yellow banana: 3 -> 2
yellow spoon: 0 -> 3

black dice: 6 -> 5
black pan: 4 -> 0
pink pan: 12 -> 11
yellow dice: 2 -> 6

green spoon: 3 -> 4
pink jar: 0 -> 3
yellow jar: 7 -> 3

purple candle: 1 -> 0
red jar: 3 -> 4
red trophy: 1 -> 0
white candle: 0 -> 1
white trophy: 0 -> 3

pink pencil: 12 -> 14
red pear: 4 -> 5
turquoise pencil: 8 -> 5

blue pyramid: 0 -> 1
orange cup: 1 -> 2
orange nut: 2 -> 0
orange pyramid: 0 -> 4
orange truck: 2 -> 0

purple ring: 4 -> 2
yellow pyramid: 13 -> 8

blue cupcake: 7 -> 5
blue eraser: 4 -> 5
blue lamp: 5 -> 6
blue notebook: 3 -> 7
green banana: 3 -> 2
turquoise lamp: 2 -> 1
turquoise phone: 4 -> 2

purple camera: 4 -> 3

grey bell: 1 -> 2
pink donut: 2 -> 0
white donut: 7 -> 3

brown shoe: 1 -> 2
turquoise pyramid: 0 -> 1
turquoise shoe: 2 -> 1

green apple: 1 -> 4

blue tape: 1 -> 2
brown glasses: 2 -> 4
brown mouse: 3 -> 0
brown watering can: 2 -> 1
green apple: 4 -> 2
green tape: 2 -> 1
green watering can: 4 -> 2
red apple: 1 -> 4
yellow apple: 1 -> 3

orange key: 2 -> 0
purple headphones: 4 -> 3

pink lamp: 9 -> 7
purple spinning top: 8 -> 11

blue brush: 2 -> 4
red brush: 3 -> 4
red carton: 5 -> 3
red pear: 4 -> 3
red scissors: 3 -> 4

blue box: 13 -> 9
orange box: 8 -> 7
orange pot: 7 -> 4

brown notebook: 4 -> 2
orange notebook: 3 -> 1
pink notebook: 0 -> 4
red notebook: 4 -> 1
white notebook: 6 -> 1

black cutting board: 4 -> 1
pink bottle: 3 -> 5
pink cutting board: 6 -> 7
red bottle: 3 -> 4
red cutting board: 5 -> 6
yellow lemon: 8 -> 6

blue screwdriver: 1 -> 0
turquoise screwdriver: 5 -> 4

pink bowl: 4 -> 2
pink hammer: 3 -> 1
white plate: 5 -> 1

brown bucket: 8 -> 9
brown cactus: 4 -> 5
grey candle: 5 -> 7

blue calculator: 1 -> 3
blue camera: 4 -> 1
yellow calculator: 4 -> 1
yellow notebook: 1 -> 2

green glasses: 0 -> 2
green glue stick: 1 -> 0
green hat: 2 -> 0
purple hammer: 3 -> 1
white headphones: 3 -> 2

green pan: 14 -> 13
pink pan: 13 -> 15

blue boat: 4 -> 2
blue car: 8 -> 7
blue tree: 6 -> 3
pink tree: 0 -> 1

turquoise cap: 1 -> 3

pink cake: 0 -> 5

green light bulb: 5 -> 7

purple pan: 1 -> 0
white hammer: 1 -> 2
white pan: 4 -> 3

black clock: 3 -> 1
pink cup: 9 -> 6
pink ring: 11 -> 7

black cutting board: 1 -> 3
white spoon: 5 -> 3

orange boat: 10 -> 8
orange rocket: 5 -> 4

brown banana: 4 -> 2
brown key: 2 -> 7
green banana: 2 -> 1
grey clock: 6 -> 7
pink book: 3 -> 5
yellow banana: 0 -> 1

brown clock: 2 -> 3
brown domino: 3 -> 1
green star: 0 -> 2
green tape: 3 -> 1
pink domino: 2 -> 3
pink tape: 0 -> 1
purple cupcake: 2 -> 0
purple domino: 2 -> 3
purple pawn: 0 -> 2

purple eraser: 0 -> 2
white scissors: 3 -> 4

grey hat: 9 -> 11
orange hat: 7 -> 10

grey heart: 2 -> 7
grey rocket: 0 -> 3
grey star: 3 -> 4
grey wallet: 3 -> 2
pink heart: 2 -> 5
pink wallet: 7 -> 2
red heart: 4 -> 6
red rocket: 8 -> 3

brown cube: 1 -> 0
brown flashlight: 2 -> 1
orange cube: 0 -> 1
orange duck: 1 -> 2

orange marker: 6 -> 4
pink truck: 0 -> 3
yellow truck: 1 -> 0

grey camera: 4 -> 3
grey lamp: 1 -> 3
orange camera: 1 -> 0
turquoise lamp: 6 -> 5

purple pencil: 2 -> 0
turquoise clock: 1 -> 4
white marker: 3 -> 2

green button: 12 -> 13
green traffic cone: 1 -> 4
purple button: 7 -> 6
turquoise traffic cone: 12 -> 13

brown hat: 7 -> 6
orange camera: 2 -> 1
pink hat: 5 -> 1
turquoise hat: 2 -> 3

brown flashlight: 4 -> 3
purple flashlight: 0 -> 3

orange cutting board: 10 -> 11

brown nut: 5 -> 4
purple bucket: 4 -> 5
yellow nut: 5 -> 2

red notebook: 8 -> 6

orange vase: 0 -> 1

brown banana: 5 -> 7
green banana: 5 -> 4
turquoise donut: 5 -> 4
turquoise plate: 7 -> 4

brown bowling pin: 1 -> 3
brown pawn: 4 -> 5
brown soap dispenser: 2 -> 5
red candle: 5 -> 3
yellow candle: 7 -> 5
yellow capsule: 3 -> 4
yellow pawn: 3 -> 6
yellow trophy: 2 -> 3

-=-=-

Check each line above for the string "flashlight" and copy every line that has it.

brown flashlight: 2 -> 1
brown flashlight: 4 -> 3
purple flashlight: 0 -> 3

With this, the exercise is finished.